Task instructions:
After finding the line containing "purple tile D8:E8" below, please output that line and each following one through the line containing "blue round brick I4:J5", exactly as written.

Colored object listings:
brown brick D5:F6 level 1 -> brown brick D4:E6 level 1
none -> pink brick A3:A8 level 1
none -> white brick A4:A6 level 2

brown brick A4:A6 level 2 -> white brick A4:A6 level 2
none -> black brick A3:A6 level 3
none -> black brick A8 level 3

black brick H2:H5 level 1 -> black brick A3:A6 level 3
==
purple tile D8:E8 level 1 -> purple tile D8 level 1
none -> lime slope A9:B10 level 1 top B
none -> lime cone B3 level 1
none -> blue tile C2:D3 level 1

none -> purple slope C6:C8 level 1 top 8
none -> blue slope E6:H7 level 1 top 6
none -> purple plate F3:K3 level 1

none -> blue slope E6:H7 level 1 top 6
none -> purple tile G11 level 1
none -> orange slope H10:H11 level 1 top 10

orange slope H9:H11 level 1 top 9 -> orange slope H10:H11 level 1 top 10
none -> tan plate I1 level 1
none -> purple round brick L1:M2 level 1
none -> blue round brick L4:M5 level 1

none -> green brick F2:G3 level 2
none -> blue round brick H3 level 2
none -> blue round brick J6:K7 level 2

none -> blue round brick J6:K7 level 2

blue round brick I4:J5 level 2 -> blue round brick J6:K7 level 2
--
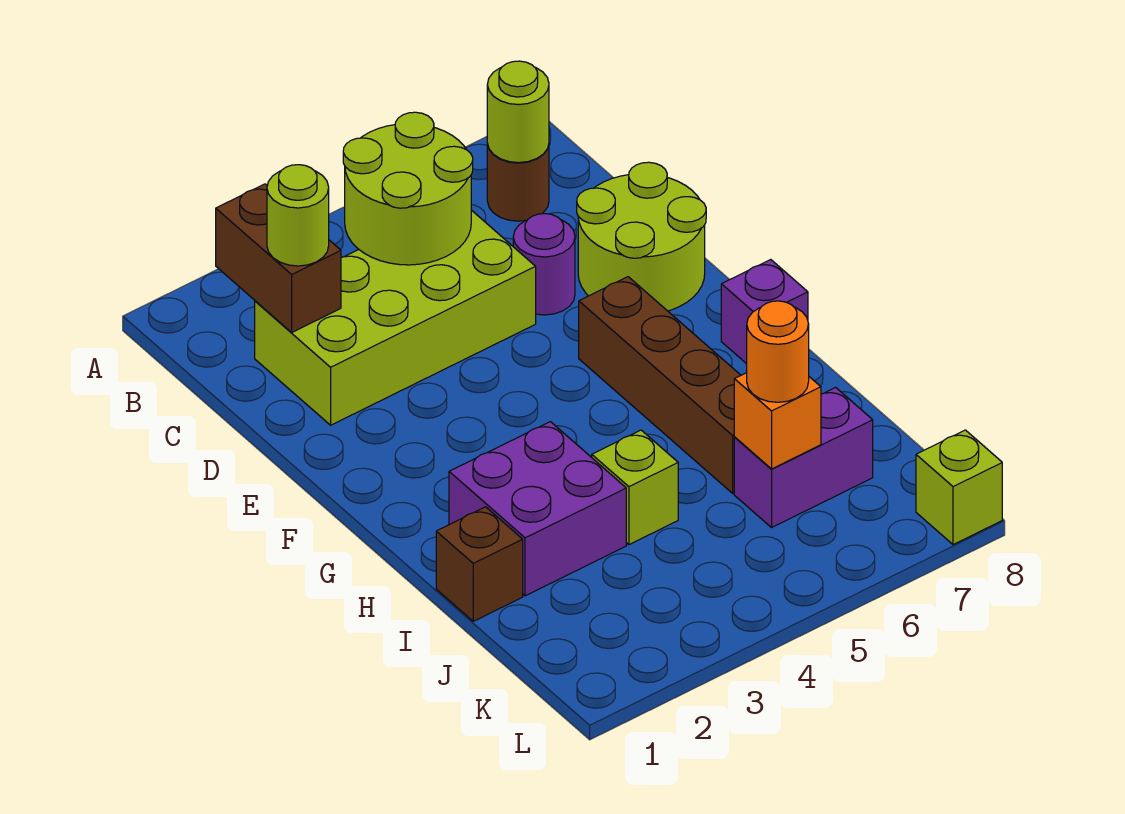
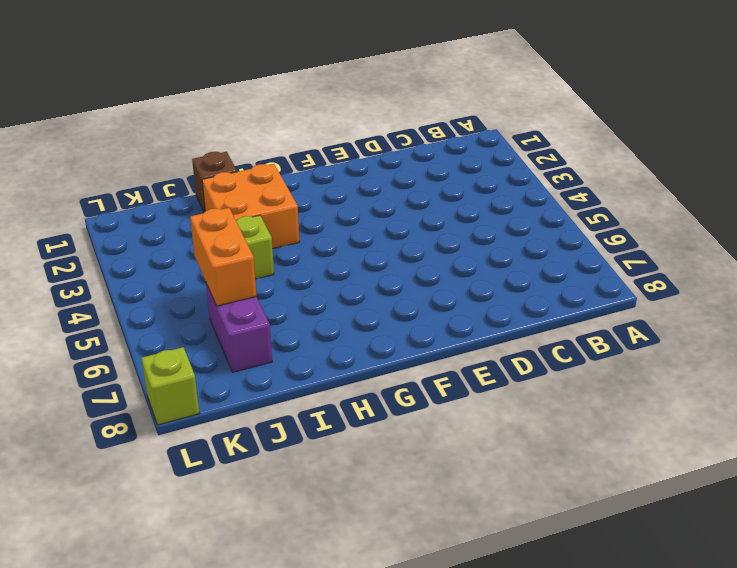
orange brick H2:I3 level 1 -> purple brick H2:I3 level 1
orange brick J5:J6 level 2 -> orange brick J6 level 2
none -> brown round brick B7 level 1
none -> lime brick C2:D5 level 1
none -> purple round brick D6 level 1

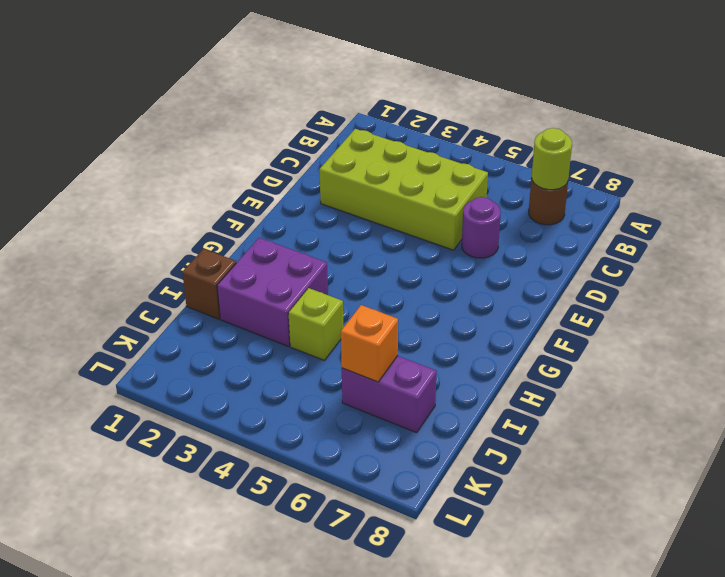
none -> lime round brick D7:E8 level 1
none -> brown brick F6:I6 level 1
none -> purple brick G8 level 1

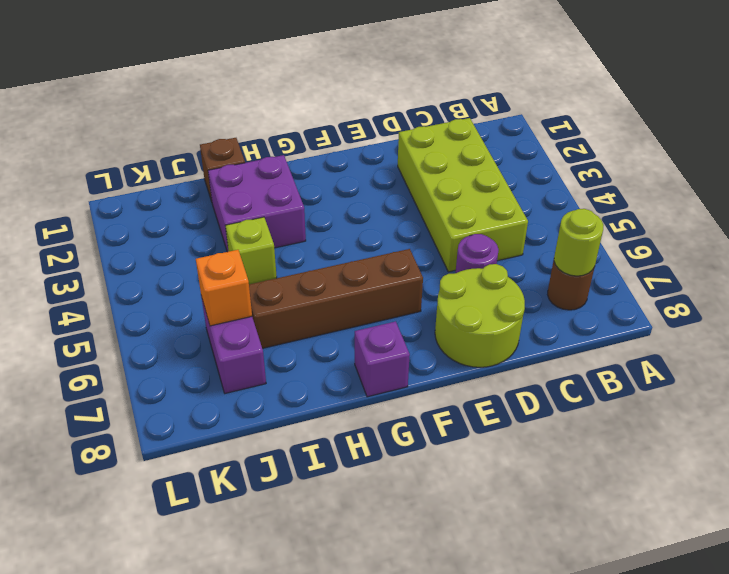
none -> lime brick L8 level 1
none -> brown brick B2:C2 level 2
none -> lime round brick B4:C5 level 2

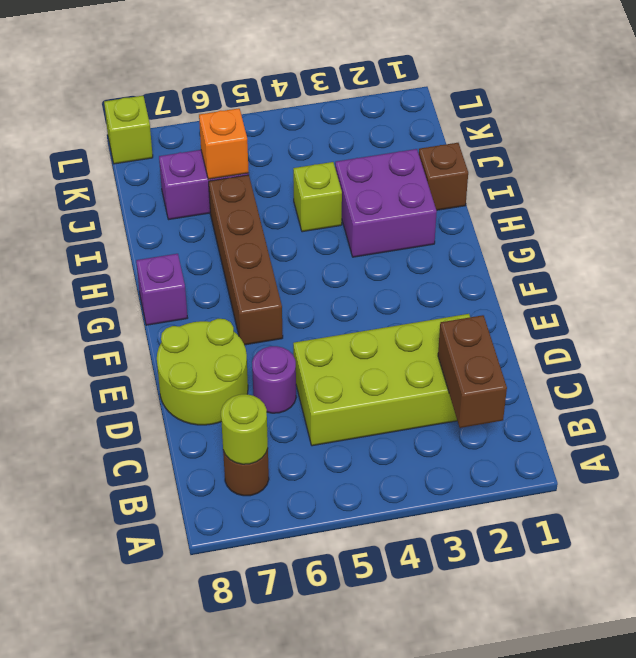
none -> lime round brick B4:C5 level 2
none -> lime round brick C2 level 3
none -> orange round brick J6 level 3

Solution for this task:
purple tile D8:E8 level 1 -> purple tile D8 level 1
none -> lime slope A9:B10 level 1 top B
none -> lime cone B3 level 1
none -> blue tile C2:D3 level 1

none -> purple slope C6:C8 level 1 top 8
none -> blue slope E6:H7 level 1 top 6
none -> purple plate F3:K3 level 1

none -> blue slope E6:H7 level 1 top 6
none -> purple tile G11 level 1
none -> orange slope H10:H11 level 1 top 10

orange slope H9:H11 level 1 top 9 -> orange slope H10:H11 level 1 top 10
none -> tan plate I1 level 1
none -> purple round brick L1:M2 level 1
none -> blue round brick L4:M5 level 1

none -> green brick F2:G3 level 2
none -> blue round brick H3 level 2
none -> blue round brick J6:K7 level 2

none -> blue round brick J6:K7 level 2

blue round brick I4:J5 level 2 -> blue round brick J6:K7 level 2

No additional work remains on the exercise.